**GIVEN EXERCISE**
Find each line in the rows below that contains the word "major" and copy those lines out. Case counts.

**INFORMATION PROVIDED**
-- START --
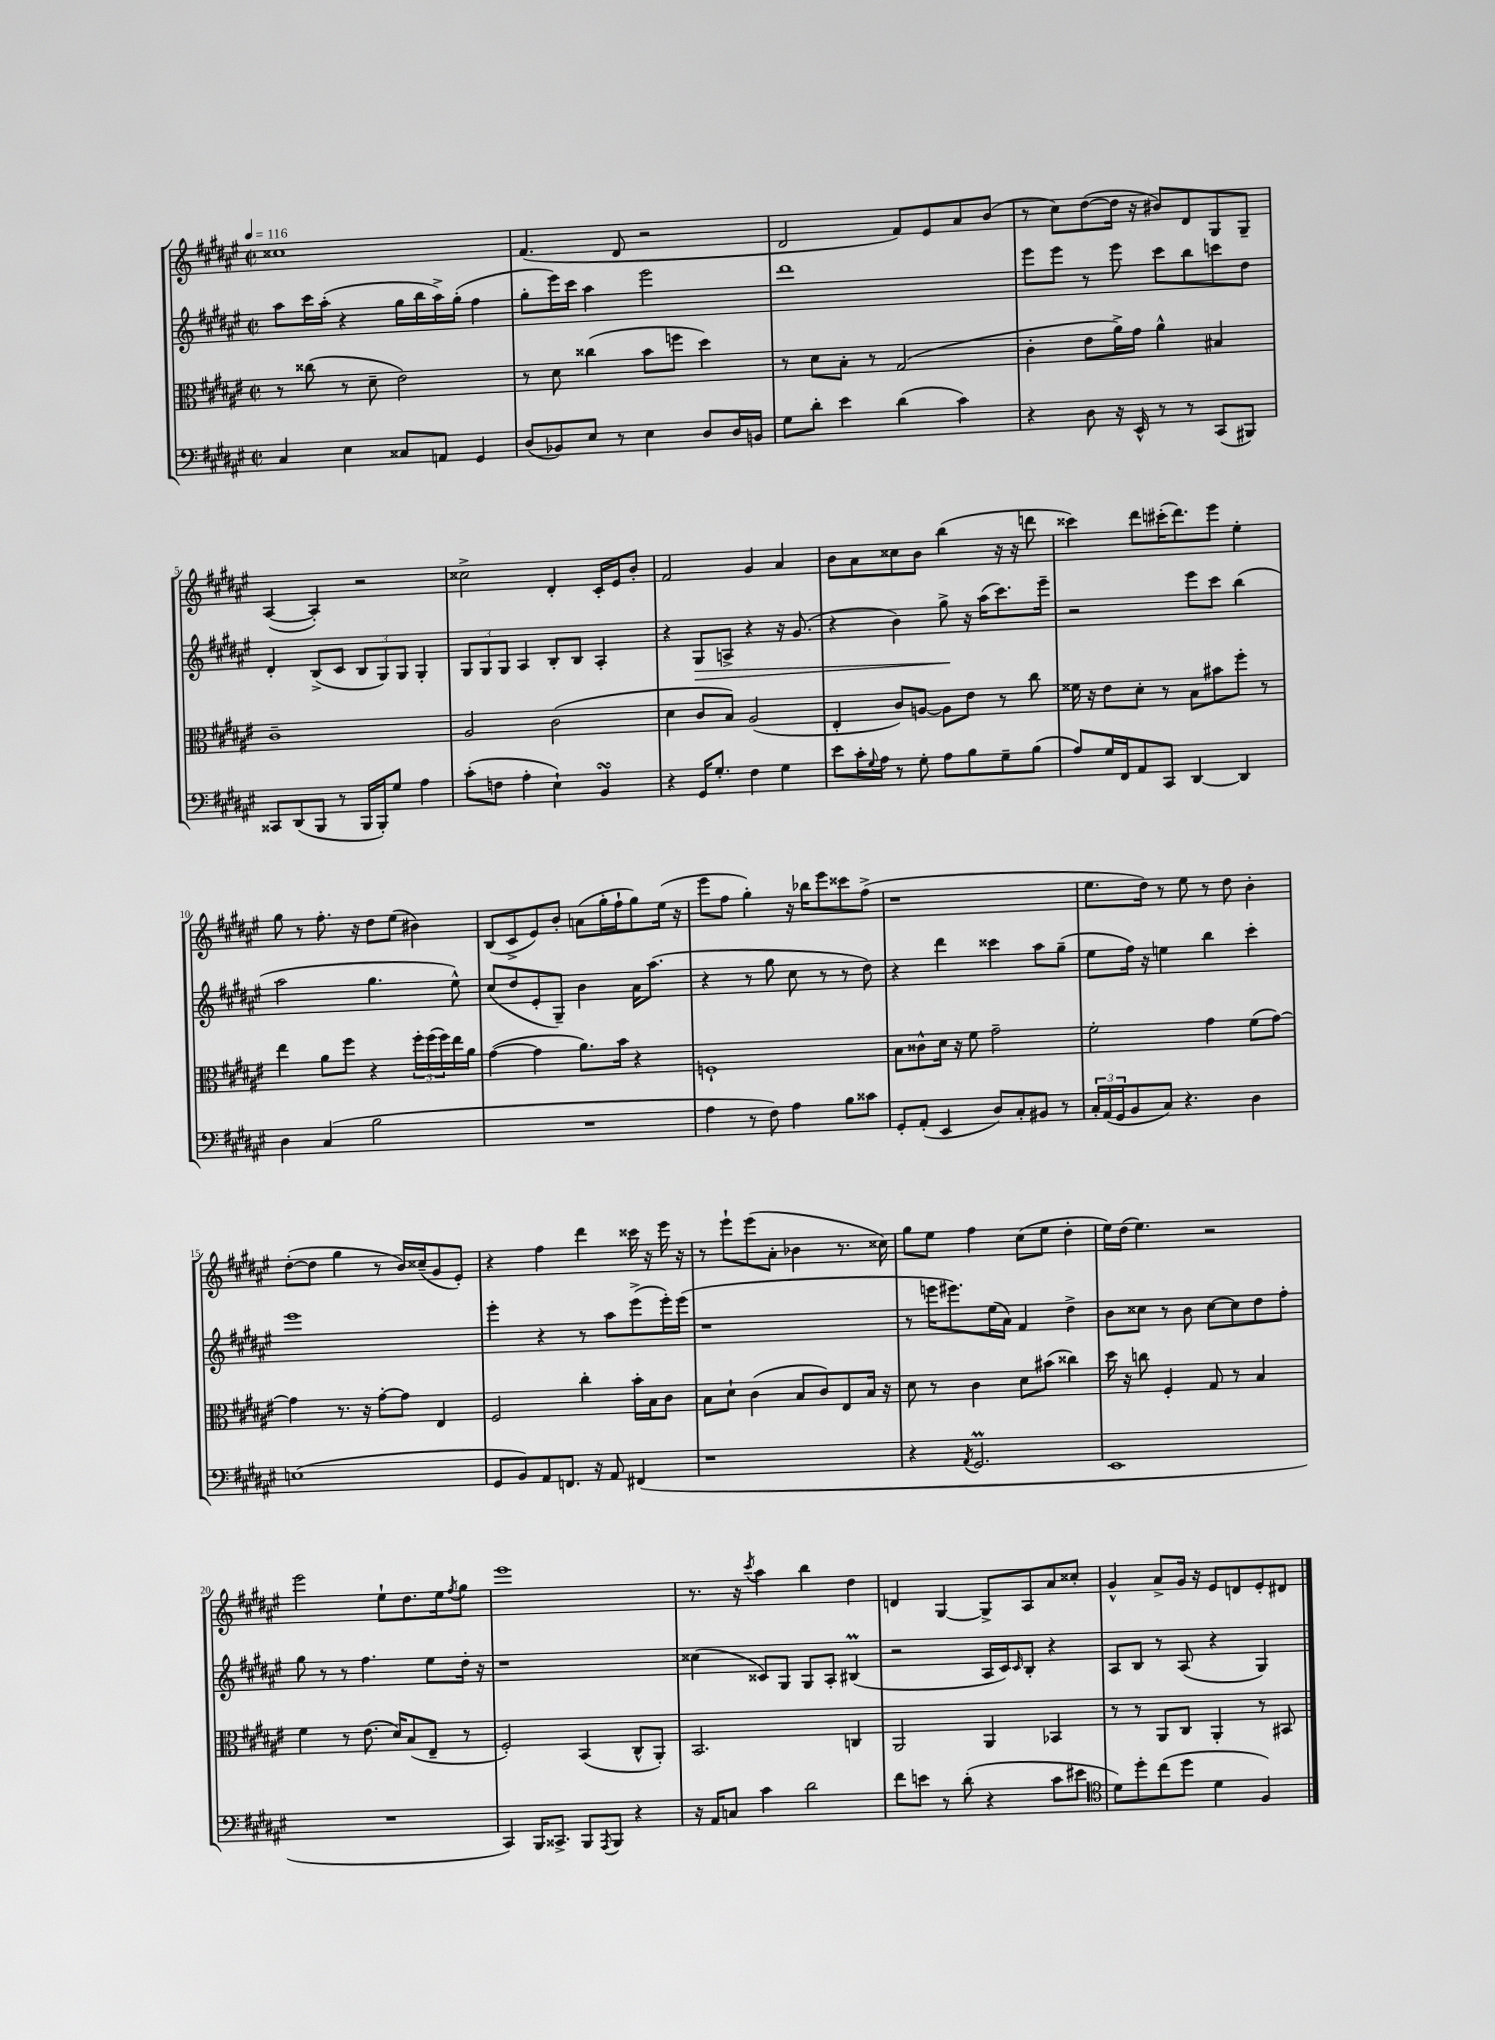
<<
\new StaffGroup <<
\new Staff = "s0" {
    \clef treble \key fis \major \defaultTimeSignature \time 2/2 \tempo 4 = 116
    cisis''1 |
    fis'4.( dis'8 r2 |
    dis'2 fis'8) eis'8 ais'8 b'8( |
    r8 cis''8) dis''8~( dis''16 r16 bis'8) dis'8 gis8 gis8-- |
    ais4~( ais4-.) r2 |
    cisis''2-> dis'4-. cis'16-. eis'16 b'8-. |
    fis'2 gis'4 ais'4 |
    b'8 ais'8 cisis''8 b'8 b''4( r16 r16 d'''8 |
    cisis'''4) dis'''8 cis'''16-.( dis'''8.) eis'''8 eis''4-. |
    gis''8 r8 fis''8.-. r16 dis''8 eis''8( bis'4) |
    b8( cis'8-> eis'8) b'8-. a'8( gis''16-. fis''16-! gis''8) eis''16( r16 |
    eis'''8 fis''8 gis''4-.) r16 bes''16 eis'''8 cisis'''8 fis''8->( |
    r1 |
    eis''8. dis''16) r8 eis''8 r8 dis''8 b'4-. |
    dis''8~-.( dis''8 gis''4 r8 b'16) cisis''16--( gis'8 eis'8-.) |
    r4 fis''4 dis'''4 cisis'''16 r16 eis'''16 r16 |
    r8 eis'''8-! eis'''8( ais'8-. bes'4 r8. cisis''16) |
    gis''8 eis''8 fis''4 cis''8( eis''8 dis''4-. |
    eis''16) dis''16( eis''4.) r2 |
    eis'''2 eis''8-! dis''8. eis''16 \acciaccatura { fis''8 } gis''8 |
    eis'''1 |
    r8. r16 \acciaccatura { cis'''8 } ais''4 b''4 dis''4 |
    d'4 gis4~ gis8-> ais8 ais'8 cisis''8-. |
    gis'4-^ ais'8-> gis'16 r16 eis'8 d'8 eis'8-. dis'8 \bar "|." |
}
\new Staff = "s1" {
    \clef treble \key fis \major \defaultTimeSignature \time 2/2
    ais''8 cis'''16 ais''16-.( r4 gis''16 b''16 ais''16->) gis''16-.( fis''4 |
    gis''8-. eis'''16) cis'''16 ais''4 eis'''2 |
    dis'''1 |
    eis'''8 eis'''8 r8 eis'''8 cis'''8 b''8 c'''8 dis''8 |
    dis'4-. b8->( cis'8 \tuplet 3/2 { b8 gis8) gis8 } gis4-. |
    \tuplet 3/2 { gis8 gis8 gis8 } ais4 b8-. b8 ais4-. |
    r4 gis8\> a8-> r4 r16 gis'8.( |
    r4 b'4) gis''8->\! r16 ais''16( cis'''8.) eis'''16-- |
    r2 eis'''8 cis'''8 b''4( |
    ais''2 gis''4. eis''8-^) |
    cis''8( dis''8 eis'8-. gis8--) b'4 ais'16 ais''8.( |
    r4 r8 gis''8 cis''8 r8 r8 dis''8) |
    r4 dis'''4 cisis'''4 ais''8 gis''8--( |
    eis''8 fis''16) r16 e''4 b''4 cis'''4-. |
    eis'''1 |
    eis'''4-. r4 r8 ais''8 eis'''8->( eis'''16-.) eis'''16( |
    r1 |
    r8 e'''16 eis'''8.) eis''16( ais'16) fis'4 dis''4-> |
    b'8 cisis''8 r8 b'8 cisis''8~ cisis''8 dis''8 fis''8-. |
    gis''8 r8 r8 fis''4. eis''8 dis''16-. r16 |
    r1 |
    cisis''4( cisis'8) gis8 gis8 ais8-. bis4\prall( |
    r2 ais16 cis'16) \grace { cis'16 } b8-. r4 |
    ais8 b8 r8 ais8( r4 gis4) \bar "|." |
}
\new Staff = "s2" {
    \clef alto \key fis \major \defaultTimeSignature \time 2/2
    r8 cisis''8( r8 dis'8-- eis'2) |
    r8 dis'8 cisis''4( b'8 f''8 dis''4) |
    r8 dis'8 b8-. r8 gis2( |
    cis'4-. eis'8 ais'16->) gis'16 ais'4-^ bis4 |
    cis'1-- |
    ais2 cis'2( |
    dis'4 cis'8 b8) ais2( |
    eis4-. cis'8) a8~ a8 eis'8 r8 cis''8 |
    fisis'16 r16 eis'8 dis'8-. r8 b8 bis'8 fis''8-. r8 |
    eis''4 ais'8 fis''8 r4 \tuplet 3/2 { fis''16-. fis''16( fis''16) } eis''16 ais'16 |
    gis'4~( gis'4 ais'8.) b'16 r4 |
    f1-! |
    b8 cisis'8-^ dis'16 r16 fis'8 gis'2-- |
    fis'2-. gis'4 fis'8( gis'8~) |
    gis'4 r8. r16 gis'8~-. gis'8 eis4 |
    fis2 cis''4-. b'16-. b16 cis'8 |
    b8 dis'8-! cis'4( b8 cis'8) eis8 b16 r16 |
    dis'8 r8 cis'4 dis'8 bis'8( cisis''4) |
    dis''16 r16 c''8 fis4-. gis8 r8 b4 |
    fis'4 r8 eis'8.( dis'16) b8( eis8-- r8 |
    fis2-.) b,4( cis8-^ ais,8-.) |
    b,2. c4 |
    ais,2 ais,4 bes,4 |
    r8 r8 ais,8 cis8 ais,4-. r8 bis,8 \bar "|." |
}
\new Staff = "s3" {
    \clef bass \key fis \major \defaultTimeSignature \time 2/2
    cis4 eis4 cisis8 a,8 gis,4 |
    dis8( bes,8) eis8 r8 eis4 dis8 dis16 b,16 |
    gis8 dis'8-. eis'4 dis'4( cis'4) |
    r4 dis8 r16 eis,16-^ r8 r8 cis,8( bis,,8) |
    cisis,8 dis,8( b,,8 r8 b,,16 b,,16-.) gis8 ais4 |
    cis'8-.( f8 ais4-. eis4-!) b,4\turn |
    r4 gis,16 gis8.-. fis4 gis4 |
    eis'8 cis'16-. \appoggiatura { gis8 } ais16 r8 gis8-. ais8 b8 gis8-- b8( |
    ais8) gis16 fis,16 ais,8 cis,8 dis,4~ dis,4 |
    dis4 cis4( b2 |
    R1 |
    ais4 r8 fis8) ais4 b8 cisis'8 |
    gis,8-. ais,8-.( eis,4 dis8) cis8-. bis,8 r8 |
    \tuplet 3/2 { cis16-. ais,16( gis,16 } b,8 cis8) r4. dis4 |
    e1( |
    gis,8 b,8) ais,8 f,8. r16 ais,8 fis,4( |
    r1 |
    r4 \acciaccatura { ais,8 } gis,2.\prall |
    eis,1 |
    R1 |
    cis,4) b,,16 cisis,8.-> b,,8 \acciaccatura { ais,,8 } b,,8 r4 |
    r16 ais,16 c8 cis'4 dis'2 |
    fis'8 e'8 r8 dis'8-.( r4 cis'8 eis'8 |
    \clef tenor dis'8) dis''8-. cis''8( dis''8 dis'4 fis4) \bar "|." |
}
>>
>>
-- END --
-- START --
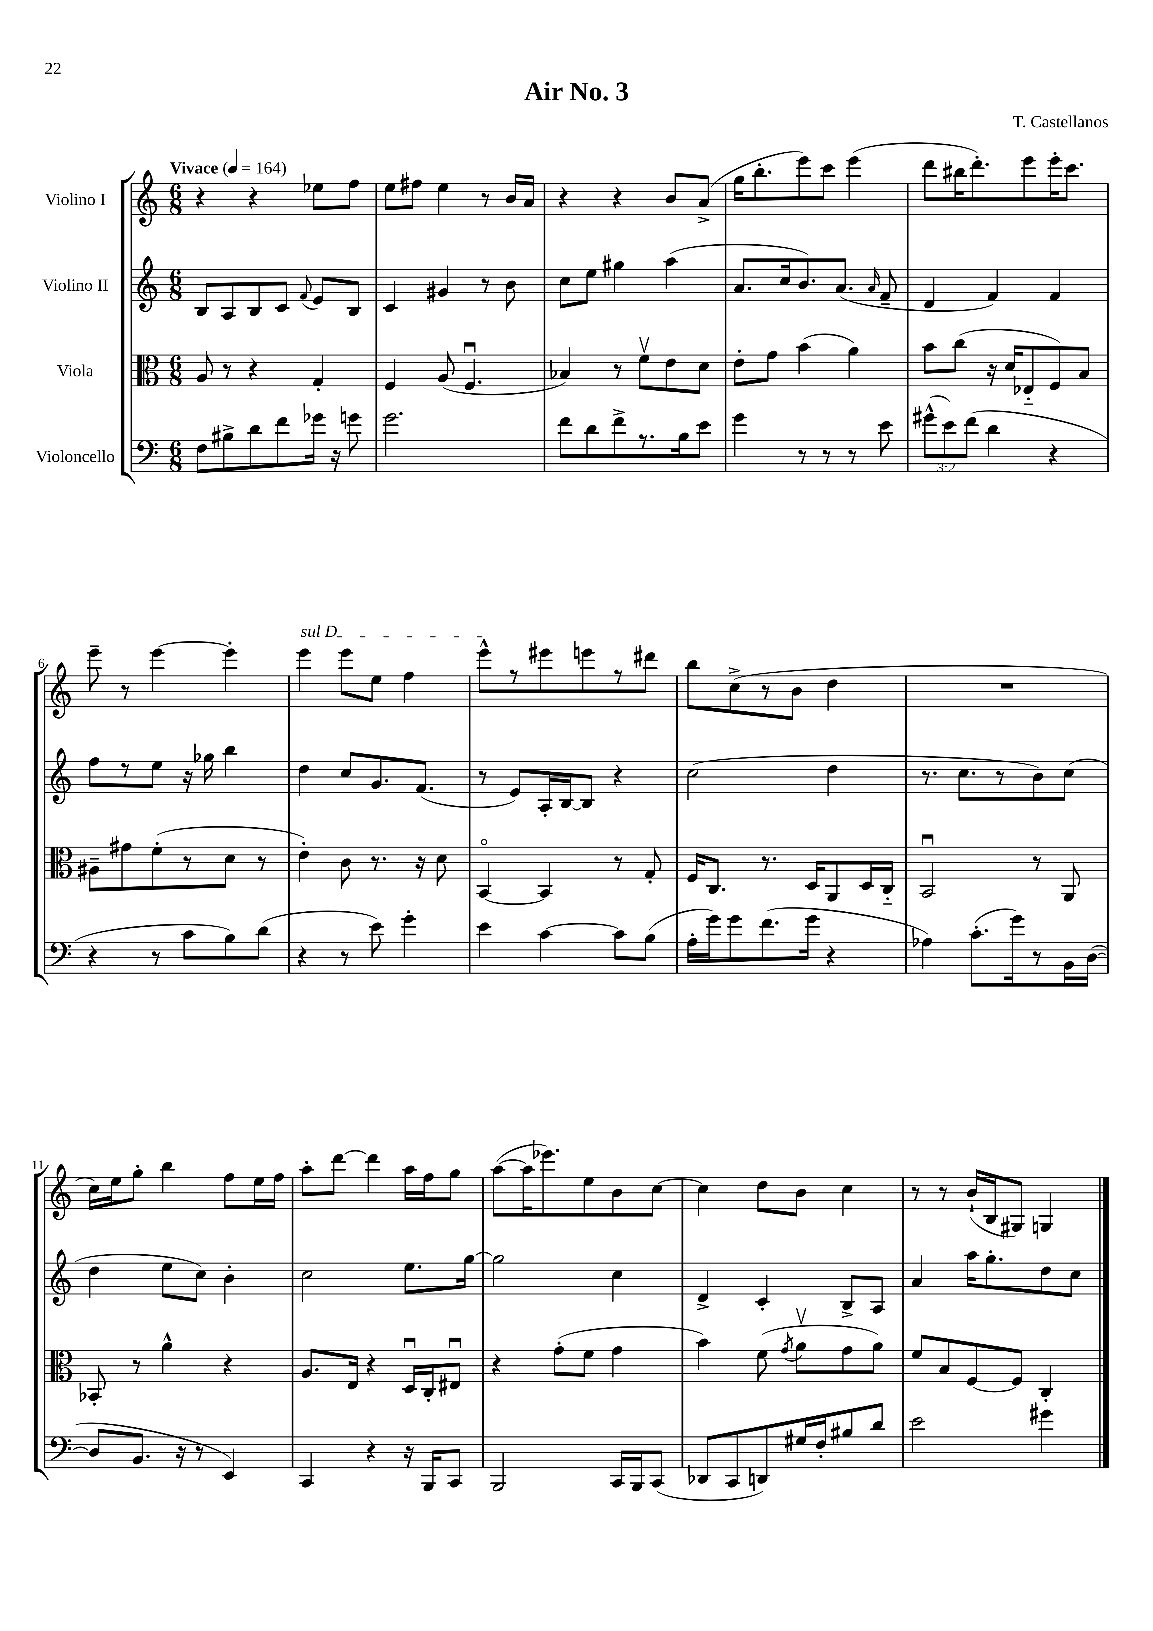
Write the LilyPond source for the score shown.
-- END --
**COMPLETE ANSWER**
    \clef treble \key fis \major \defaultTimeSignature \time 2/2 \tempo 4 = 116
    \clef treble \key fis \major \defaultTimeSignature \time 2/2
    \clef alto \key fis \major \defaultTimeSignature \time 2/2
    \clef bass \key fis \major \defaultTimeSignature \time 2/2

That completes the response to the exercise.